**The records**:
----
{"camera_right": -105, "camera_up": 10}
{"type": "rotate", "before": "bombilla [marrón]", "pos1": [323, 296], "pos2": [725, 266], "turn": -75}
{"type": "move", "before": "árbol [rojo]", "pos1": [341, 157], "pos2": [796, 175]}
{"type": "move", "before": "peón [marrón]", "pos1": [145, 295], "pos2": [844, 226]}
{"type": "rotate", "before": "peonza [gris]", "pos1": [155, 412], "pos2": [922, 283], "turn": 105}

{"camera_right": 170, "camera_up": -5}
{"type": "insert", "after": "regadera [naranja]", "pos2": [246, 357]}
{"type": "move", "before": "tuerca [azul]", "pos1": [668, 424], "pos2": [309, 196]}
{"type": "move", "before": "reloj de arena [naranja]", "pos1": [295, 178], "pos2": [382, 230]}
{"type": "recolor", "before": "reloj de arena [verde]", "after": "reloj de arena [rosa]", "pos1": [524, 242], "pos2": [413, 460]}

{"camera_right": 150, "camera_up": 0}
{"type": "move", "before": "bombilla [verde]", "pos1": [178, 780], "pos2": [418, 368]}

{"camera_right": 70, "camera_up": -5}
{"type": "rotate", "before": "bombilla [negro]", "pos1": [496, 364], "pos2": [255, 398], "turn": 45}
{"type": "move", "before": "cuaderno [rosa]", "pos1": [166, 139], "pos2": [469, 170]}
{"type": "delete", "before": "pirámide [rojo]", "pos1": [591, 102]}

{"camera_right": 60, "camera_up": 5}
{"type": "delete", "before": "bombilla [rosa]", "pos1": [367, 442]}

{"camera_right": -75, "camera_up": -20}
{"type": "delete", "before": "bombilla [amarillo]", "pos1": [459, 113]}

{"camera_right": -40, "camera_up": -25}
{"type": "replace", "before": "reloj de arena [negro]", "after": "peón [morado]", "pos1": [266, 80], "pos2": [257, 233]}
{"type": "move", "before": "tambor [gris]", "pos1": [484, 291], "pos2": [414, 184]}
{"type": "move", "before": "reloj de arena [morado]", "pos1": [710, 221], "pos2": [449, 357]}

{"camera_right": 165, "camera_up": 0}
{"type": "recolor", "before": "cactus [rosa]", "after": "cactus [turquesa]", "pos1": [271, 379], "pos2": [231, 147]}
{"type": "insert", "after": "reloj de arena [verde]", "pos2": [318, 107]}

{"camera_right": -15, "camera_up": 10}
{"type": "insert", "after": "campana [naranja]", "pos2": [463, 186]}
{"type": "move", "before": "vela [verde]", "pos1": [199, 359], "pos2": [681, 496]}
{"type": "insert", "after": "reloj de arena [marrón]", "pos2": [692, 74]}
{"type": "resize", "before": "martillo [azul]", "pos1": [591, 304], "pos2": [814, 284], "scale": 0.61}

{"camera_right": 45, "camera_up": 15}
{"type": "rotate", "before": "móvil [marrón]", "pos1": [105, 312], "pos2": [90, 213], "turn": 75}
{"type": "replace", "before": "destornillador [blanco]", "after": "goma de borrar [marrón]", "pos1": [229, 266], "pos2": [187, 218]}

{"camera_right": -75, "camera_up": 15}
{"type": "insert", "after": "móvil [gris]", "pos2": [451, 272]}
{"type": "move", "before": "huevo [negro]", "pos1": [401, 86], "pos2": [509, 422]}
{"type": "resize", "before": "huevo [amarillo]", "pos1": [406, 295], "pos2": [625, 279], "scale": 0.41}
----
**Try it**:
Nothing in the records above may be left out; repeat them exactly.

**Exercise solution**:
{"camera_right": -105, "camera_up": 10}
{"type": "rotate", "before": "bombilla [marrón]", "pos1": [323, 296], "pos2": [725, 266], "turn": -75}
{"type": "move", "before": "árbol [rojo]", "pos1": [341, 157], "pos2": [796, 175]}
{"type": "move", "before": "peón [marrón]", "pos1": [145, 295], "pos2": [844, 226]}
{"type": "rotate", "before": "peonza [gris]", "pos1": [155, 412], "pos2": [922, 283], "turn": 105}

{"camera_right": 170, "camera_up": -5}
{"type": "insert", "after": "regadera [naranja]", "pos2": [246, 357]}
{"type": "move", "before": "tuerca [azul]", "pos1": [668, 424], "pos2": [309, 196]}
{"type": "move", "before": "reloj de arena [naranja]", "pos1": [295, 178], "pos2": [382, 230]}
{"type": "recolor", "before": "reloj de arena [verde]", "after": "reloj de arena [rosa]", "pos1": [524, 242], "pos2": [413, 460]}

{"camera_right": 150, "camera_up": 0}
{"type": "move", "before": "bombilla [verde]", "pos1": [178, 780], "pos2": [418, 368]}

{"camera_right": 70, "camera_up": -5}
{"type": "rotate", "before": "bombilla [negro]", "pos1": [496, 364], "pos2": [255, 398], "turn": 45}
{"type": "move", "before": "cuaderno [rosa]", "pos1": [166, 139], "pos2": [469, 170]}
{"type": "delete", "before": "pirámide [rojo]", "pos1": [591, 102]}

{"camera_right": 60, "camera_up": 5}
{"type": "delete", "before": "bombilla [rosa]", "pos1": [367, 442]}

{"camera_right": -75, "camera_up": -20}
{"type": "delete", "before": "bombilla [amarillo]", "pos1": [459, 113]}

{"camera_right": -40, "camera_up": -25}
{"type": "replace", "before": "reloj de arena [negro]", "after": "peón [morado]", "pos1": [266, 80], "pos2": [257, 233]}
{"type": "move", "before": "tambor [gris]", "pos1": [484, 291], "pos2": [414, 184]}
{"type": "move", "before": "reloj de arena [morado]", "pos1": [710, 221], "pos2": [449, 357]}

{"camera_right": 165, "camera_up": 0}
{"type": "recolor", "before": "cactus [rosa]", "after": "cactus [turquesa]", "pos1": [271, 379], "pos2": [231, 147]}
{"type": "insert", "after": "reloj de arena [verde]", "pos2": [318, 107]}

{"camera_right": -15, "camera_up": 10}
{"type": "insert", "after": "campana [naranja]", "pos2": [463, 186]}
{"type": "move", "before": "vela [verde]", "pos1": [199, 359], "pos2": [681, 496]}
{"type": "insert", "after": "reloj de arena [marrón]", "pos2": [692, 74]}
{"type": "resize", "before": "martillo [azul]", "pos1": [591, 304], "pos2": [814, 284], "scale": 0.61}

{"camera_right": 45, "camera_up": 15}
{"type": "rotate", "before": "móvil [marrón]", "pos1": [105, 312], "pos2": [90, 213], "turn": 75}
{"type": "replace", "before": "destornillador [blanco]", "after": "goma de borrar [marrón]", "pos1": [229, 266], "pos2": [187, 218]}

{"camera_right": -75, "camera_up": 15}
{"type": "insert", "after": "móvil [gris]", "pos2": [451, 272]}
{"type": "move", "before": "huevo [negro]", "pos1": [401, 86], "pos2": [509, 422]}
{"type": "resize", "before": "huevo [amarillo]", "pos1": [406, 295], "pos2": [625, 279], "scale": 0.41}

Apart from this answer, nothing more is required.